### Exercise brief
Starting at the line that contains "white tree: 9 -> 4", write out every line through the end of the records below exactly as it appears, and leave out all pictures.

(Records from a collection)
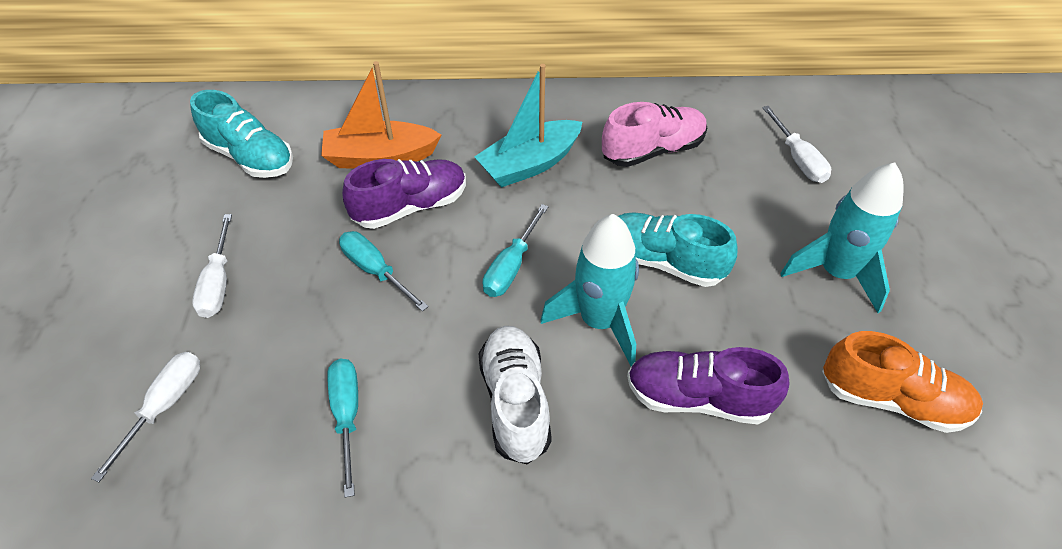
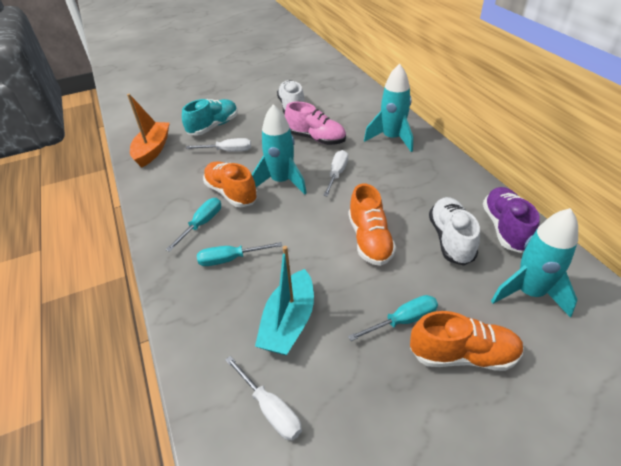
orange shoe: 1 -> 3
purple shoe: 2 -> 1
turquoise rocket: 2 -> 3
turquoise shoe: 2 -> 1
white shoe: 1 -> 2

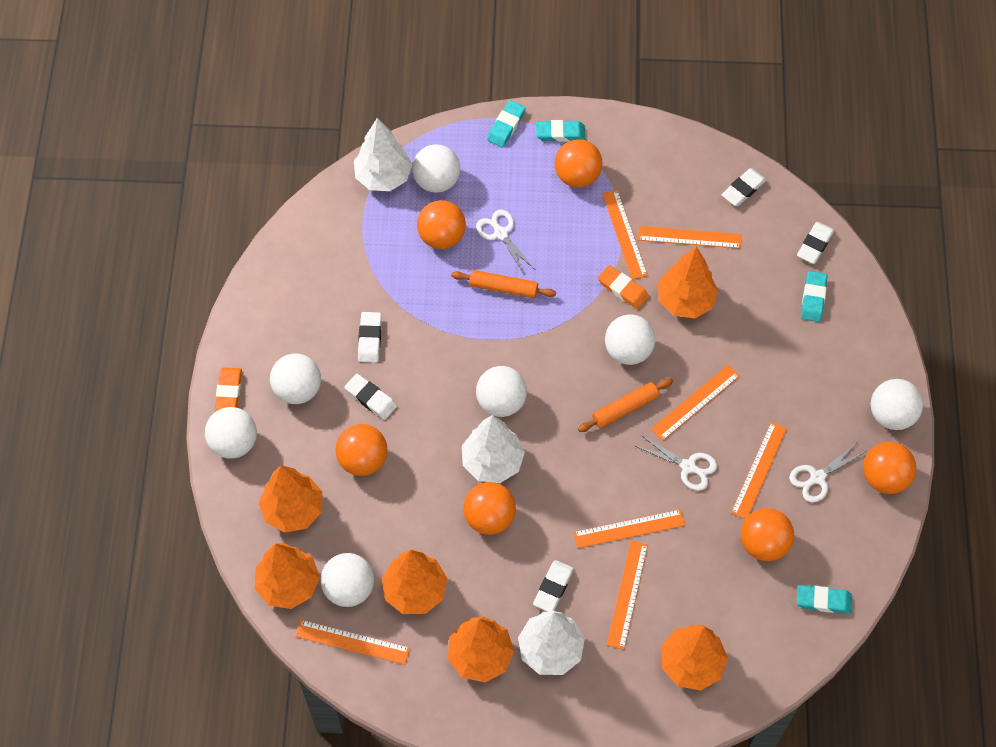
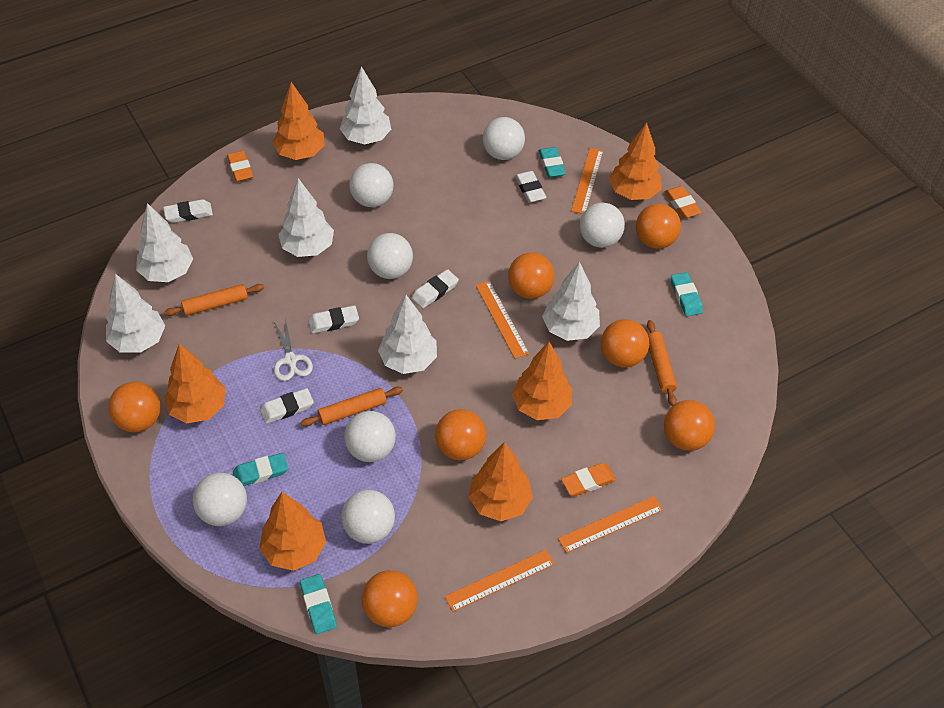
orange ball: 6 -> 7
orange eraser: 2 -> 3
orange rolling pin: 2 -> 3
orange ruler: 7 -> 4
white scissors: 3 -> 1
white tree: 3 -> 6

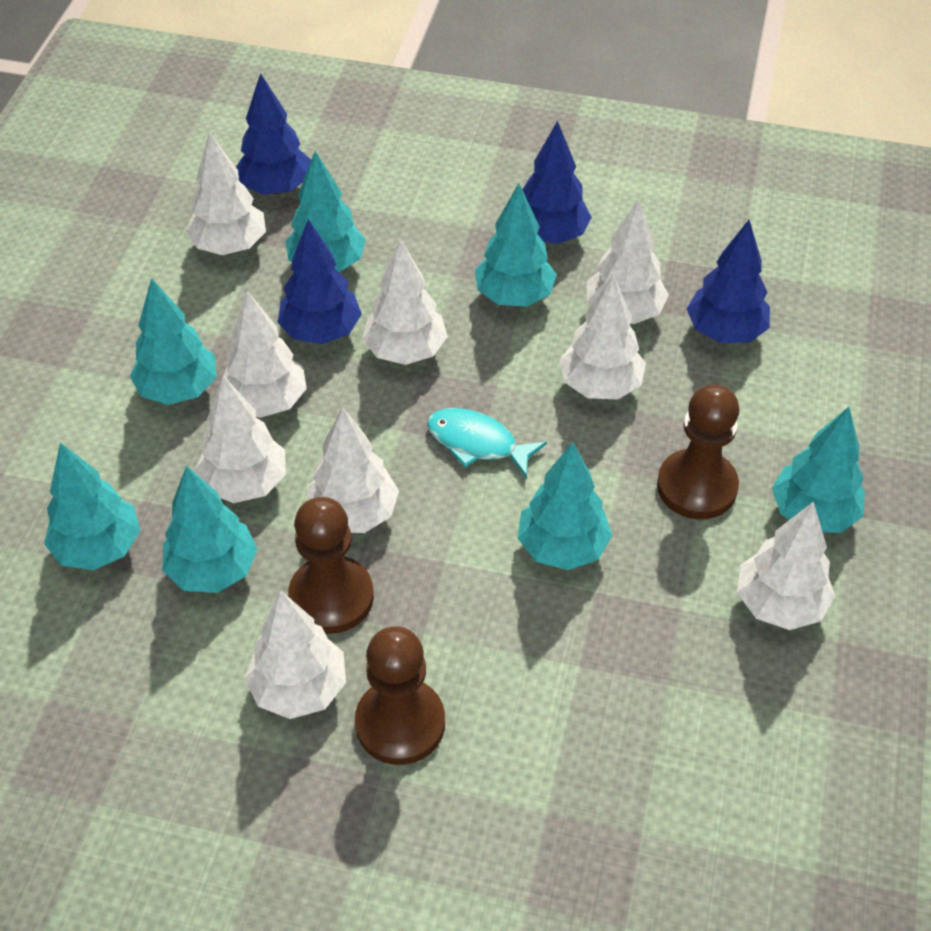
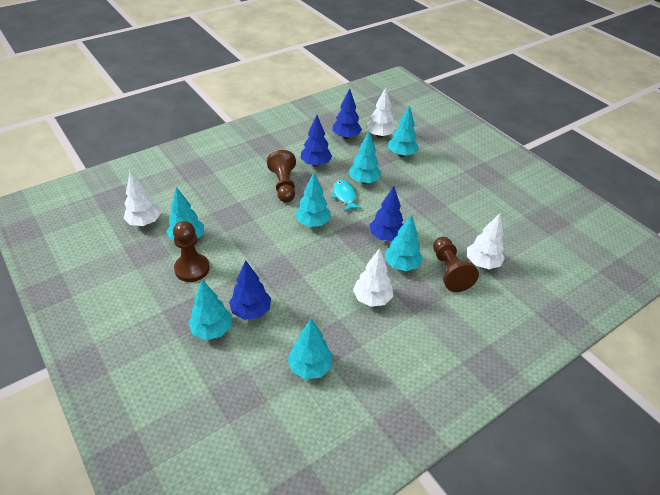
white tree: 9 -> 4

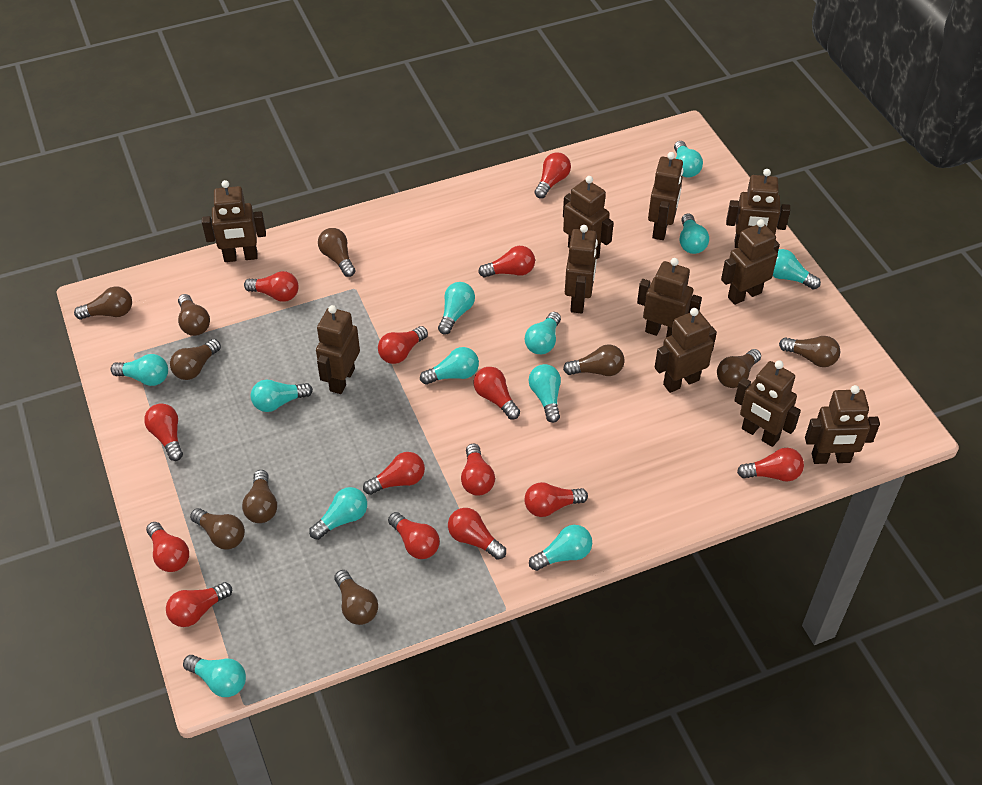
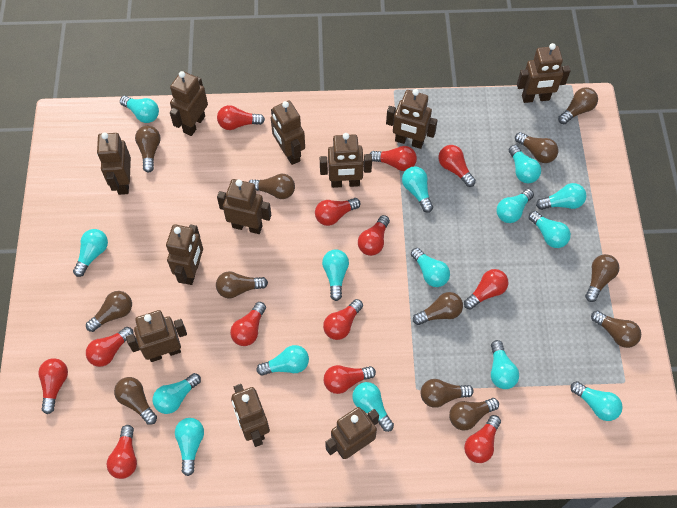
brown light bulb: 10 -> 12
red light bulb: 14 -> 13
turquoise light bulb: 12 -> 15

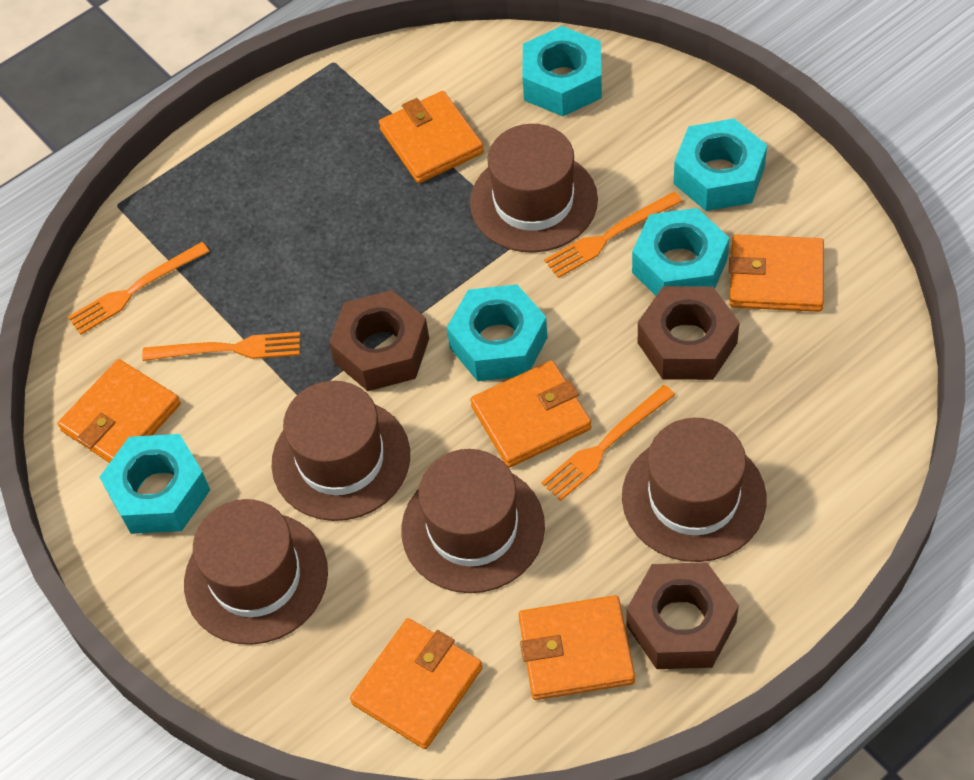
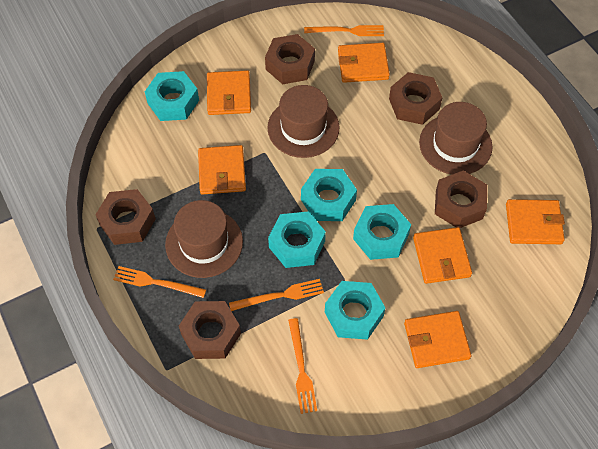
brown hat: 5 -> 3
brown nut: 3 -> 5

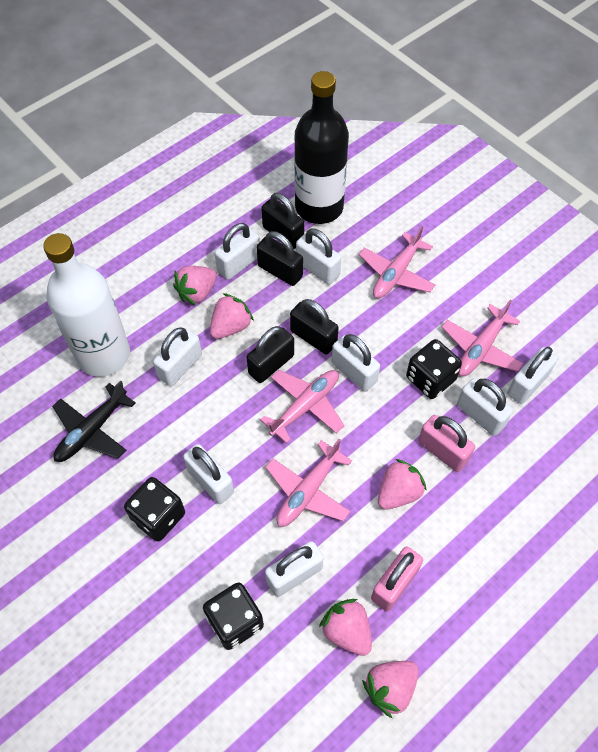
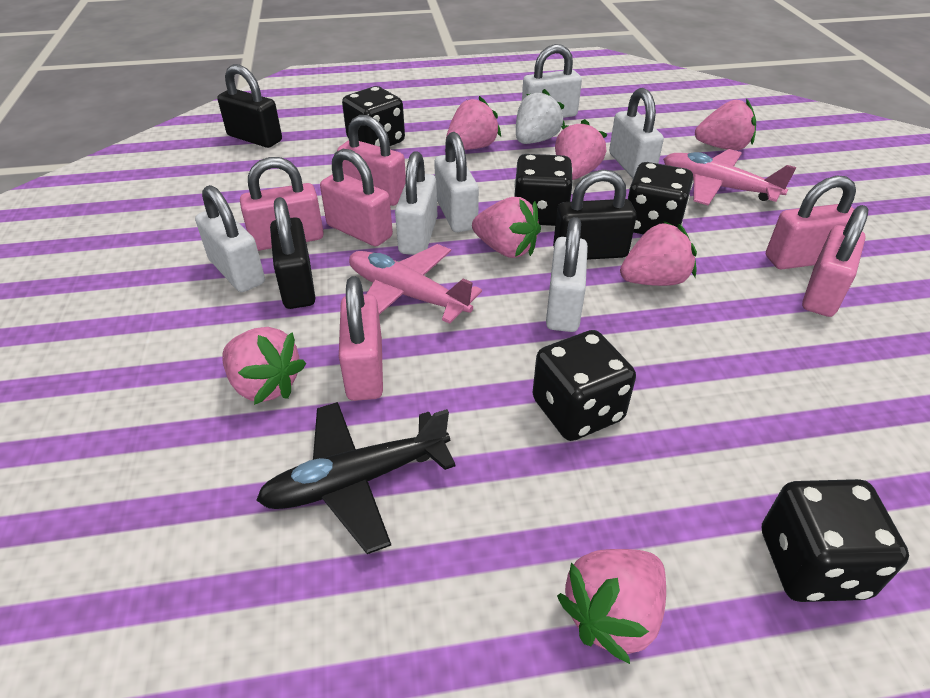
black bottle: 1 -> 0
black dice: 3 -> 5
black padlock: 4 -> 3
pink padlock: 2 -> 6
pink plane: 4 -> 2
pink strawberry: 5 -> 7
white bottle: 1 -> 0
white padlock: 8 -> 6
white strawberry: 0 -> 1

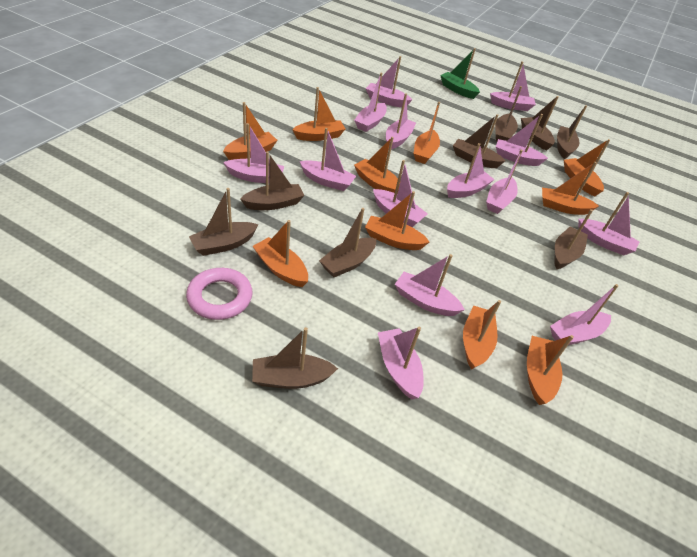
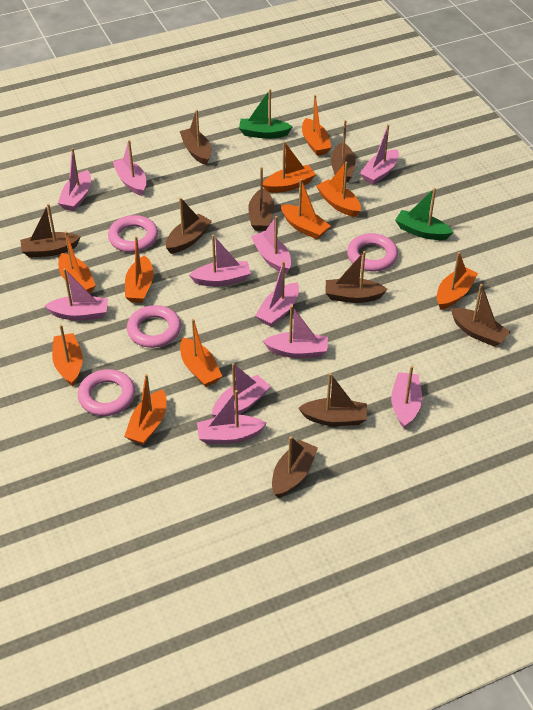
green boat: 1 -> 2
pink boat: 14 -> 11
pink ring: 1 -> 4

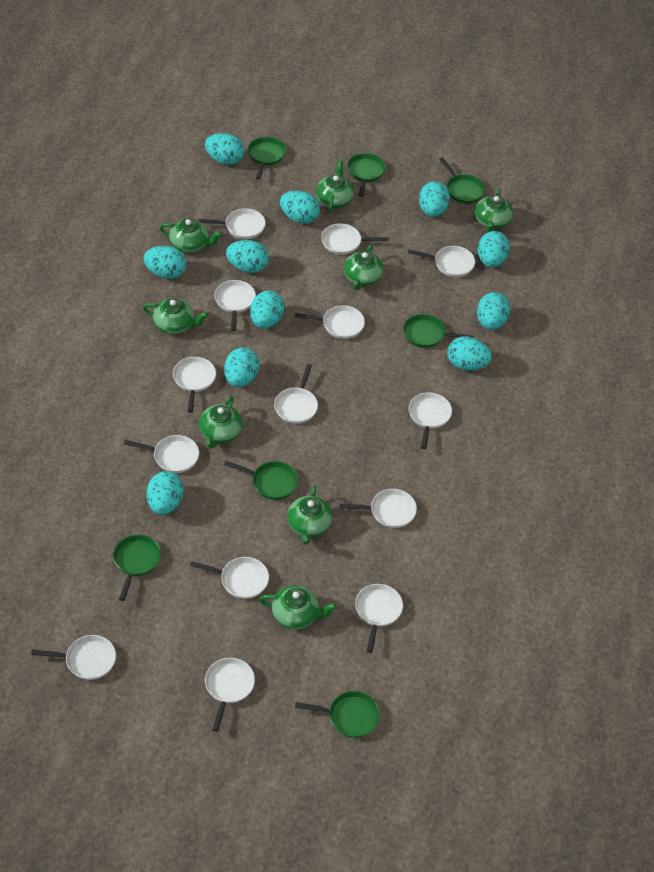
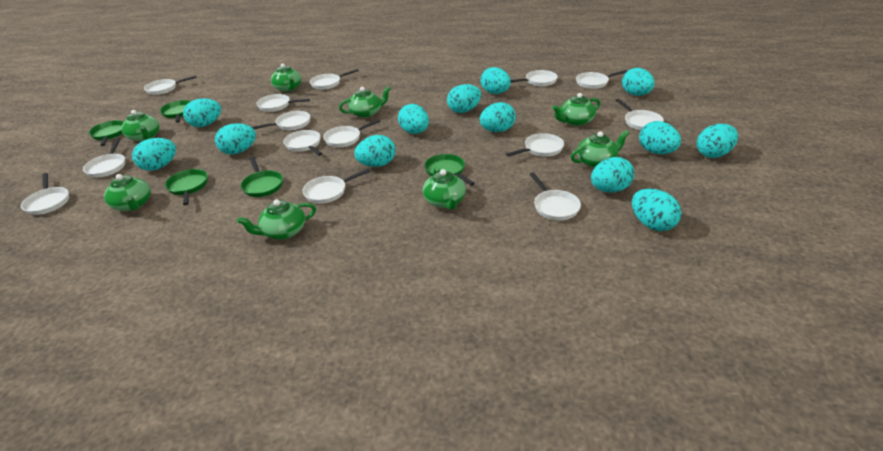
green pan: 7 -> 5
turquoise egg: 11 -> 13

### Answer area
white tree: 9 -> 4

brown light bulb: 10 -> 12
red light bulb: 14 -> 13
turquoise light bulb: 12 -> 15

brown hat: 5 -> 3
brown nut: 3 -> 5

black bottle: 1 -> 0
black dice: 3 -> 5
black padlock: 4 -> 3
pink padlock: 2 -> 6
pink plane: 4 -> 2
pink strawberry: 5 -> 7
white bottle: 1 -> 0
white padlock: 8 -> 6
white strawberry: 0 -> 1

green boat: 1 -> 2
pink boat: 14 -> 11
pink ring: 1 -> 4

green pan: 7 -> 5
turquoise egg: 11 -> 13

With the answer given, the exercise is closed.